### [Extracted records]
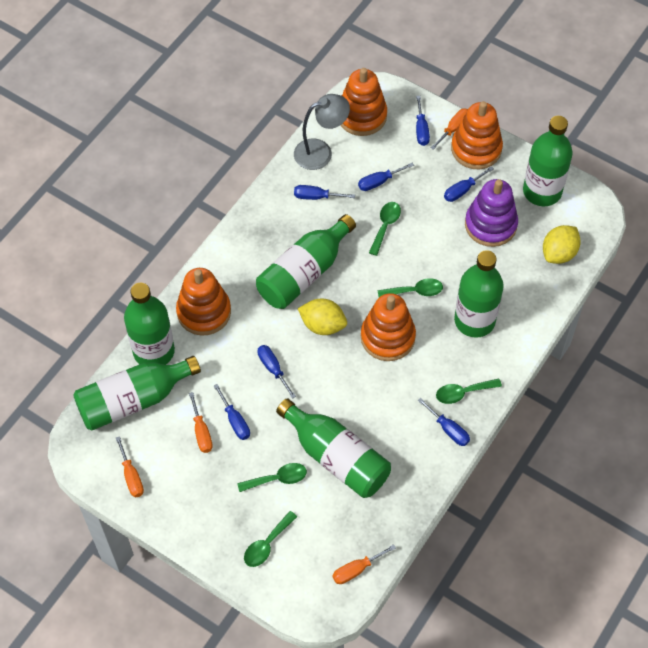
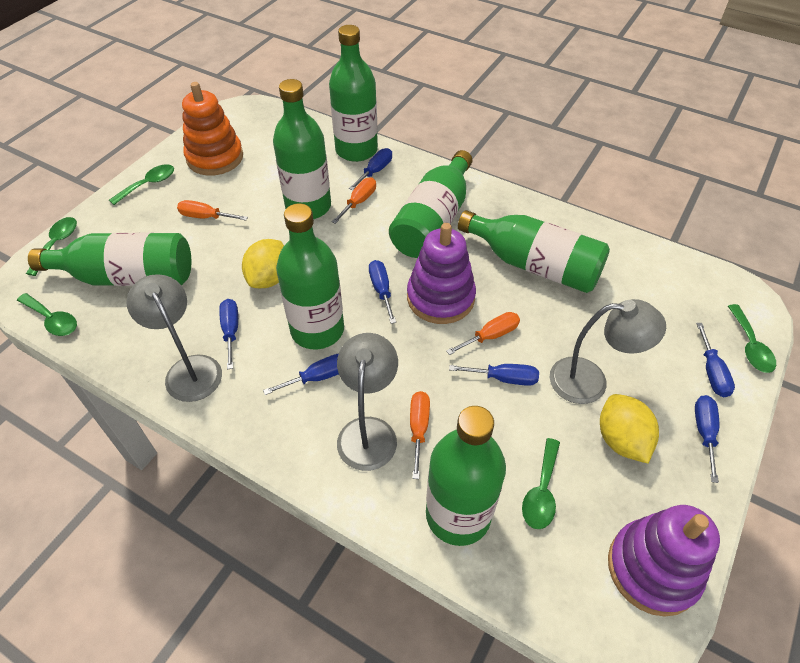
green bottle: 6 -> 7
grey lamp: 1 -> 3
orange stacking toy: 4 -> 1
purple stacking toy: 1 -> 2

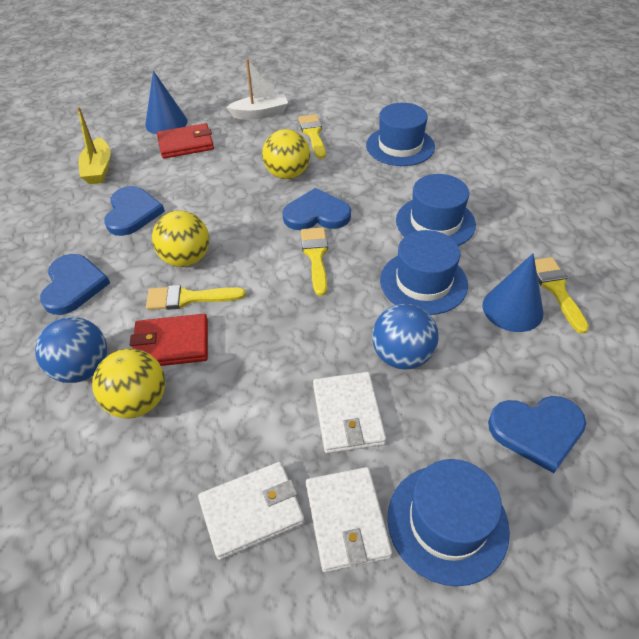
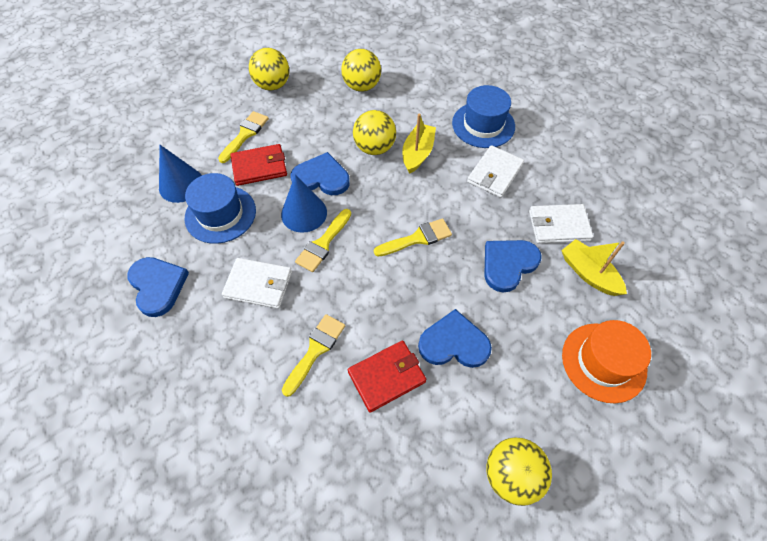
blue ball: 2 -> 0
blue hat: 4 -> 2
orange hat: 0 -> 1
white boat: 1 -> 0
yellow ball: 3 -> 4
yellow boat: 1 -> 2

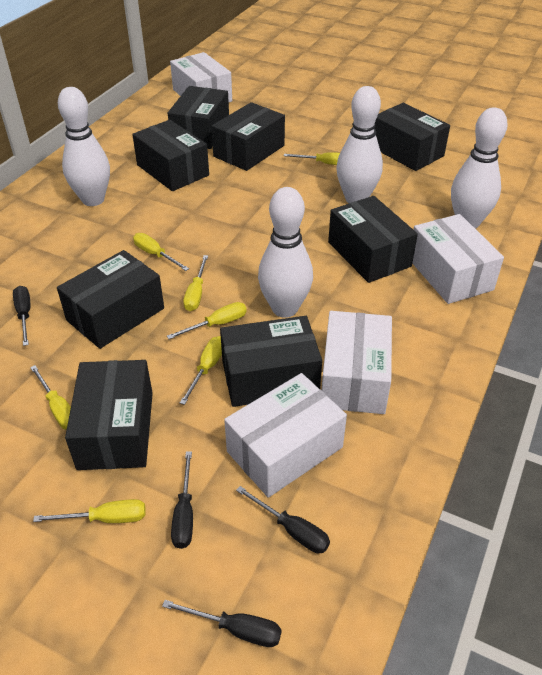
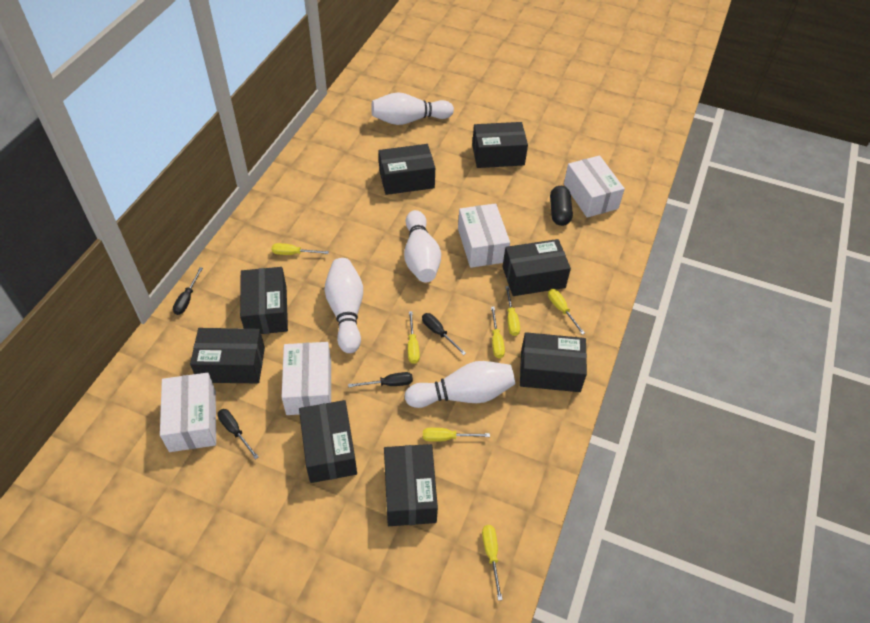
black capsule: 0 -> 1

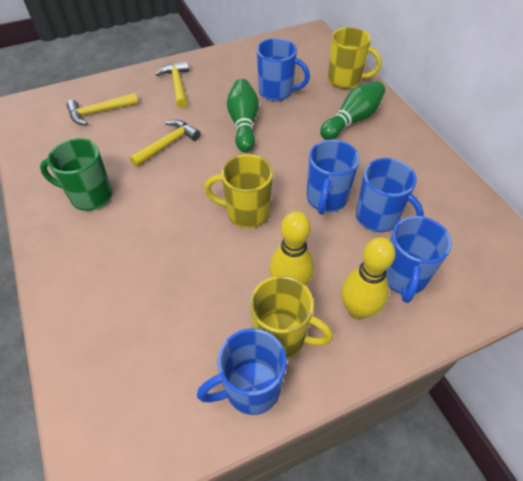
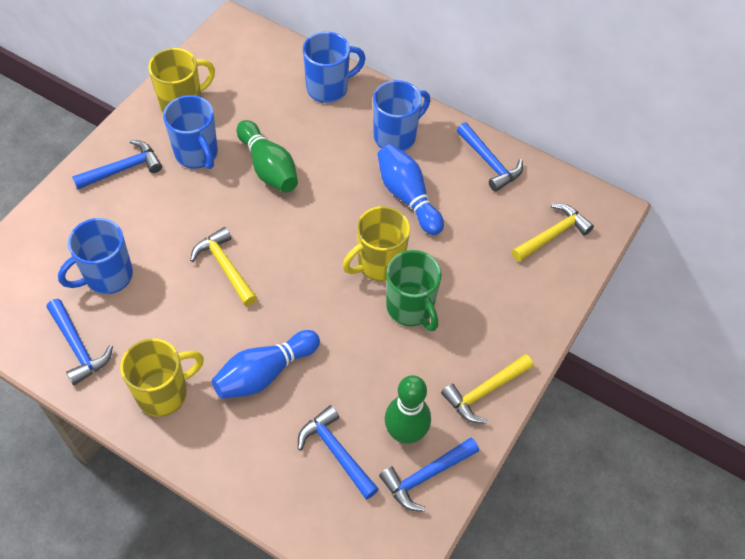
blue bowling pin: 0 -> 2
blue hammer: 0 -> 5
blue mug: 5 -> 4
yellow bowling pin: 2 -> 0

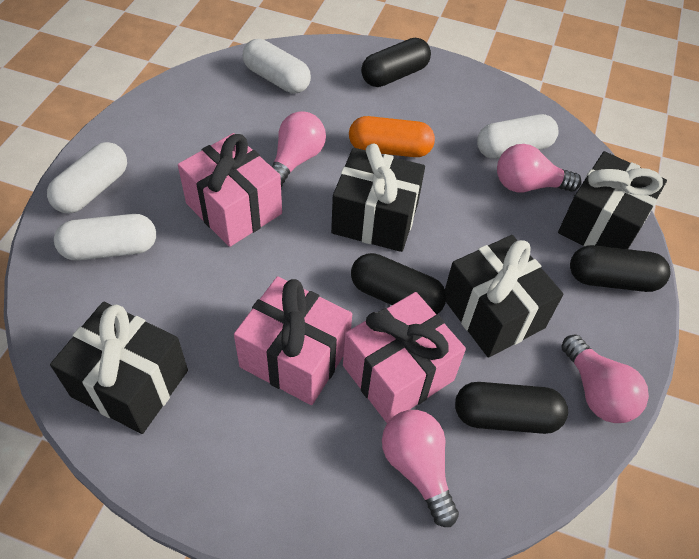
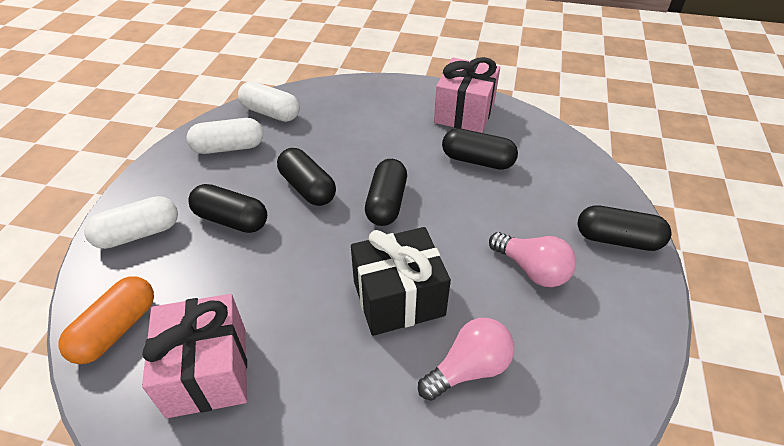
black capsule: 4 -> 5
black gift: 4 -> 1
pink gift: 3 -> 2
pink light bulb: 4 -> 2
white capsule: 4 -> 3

### [Exercise objective]
Give the records again exactly as they stand, so that only the pictures are missing.

### [Output]
green bottle: 6 -> 7
grey lamp: 1 -> 3
orange stacking toy: 4 -> 1
purple stacking toy: 1 -> 2

blue ball: 2 -> 0
blue hat: 4 -> 2
orange hat: 0 -> 1
white boat: 1 -> 0
yellow ball: 3 -> 4
yellow boat: 1 -> 2

black capsule: 0 -> 1

blue bowling pin: 0 -> 2
blue hammer: 0 -> 5
blue mug: 5 -> 4
yellow bowling pin: 2 -> 0

black capsule: 4 -> 5
black gift: 4 -> 1
pink gift: 3 -> 2
pink light bulb: 4 -> 2
white capsule: 4 -> 3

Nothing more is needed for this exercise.